-- The problem --
Your output should repeat the entries below exactly. It should contain no images.

========================

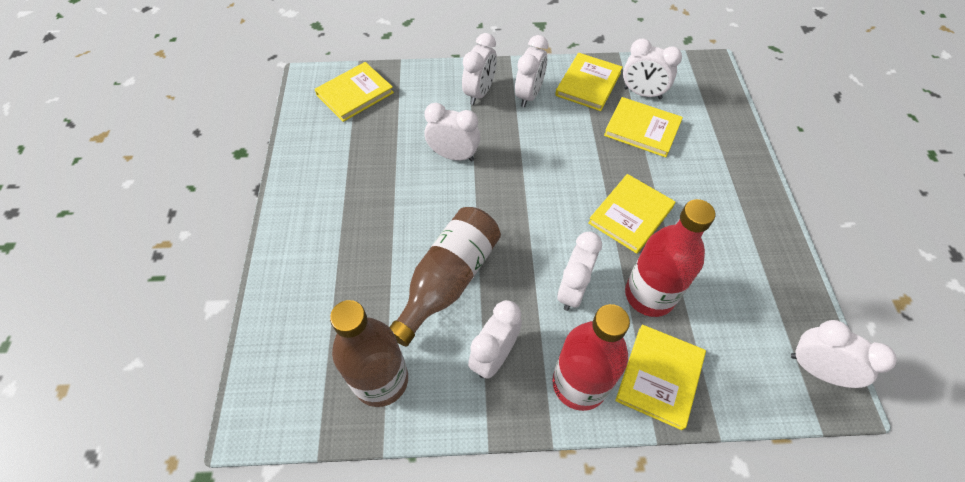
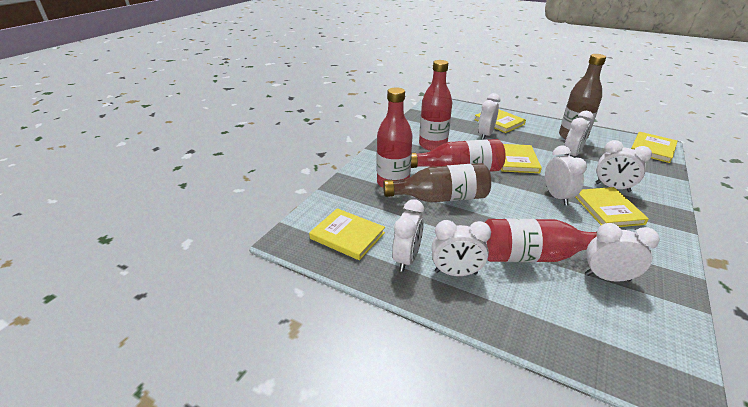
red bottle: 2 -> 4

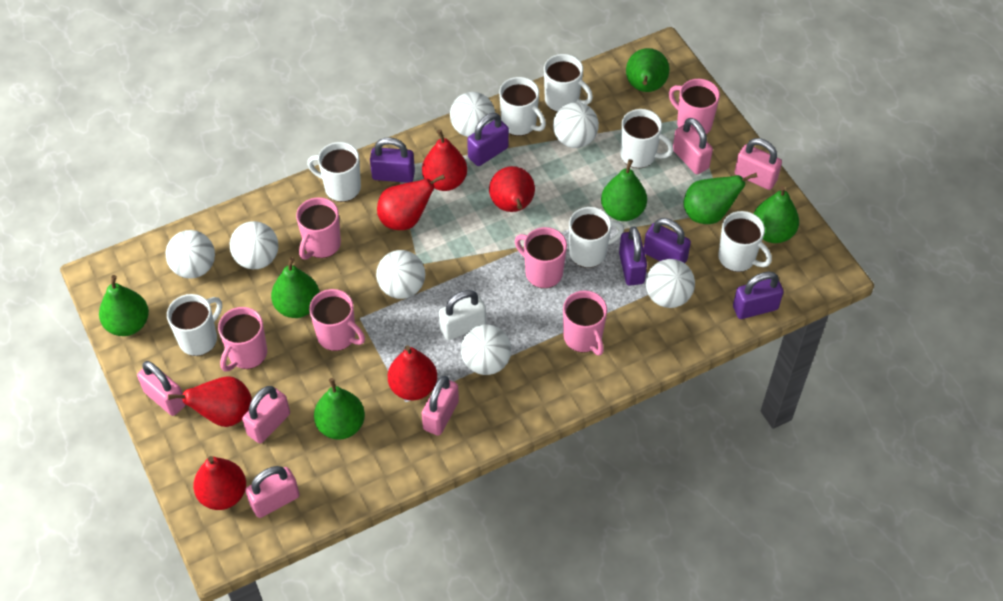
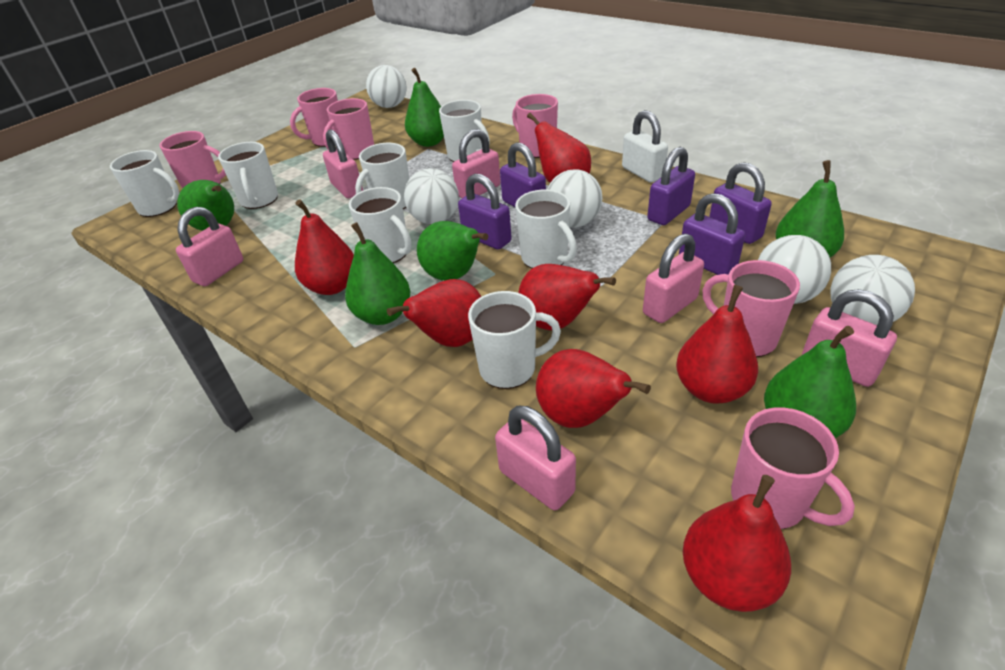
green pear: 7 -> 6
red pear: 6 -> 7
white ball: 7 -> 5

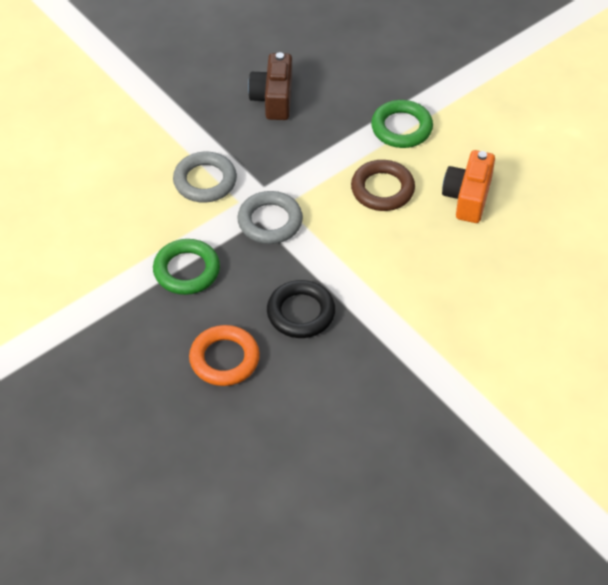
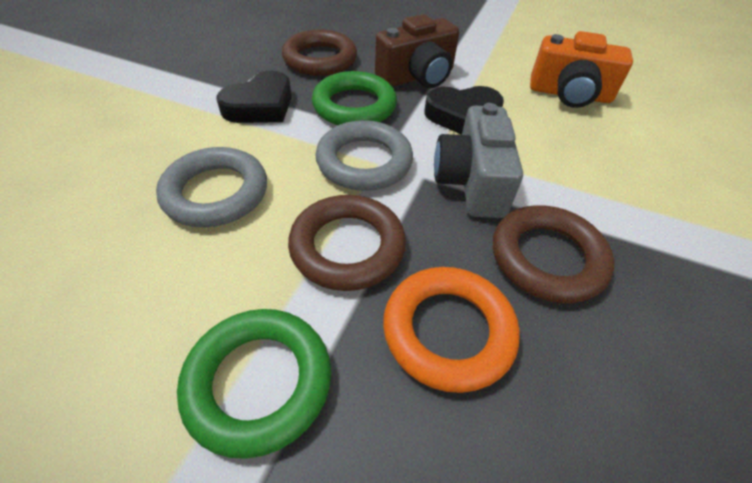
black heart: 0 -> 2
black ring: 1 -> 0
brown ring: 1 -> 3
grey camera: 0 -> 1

========================

-- Finished task --
red bottle: 2 -> 4

green pear: 7 -> 6
red pear: 6 -> 7
white ball: 7 -> 5

black heart: 0 -> 2
black ring: 1 -> 0
brown ring: 1 -> 3
grey camera: 0 -> 1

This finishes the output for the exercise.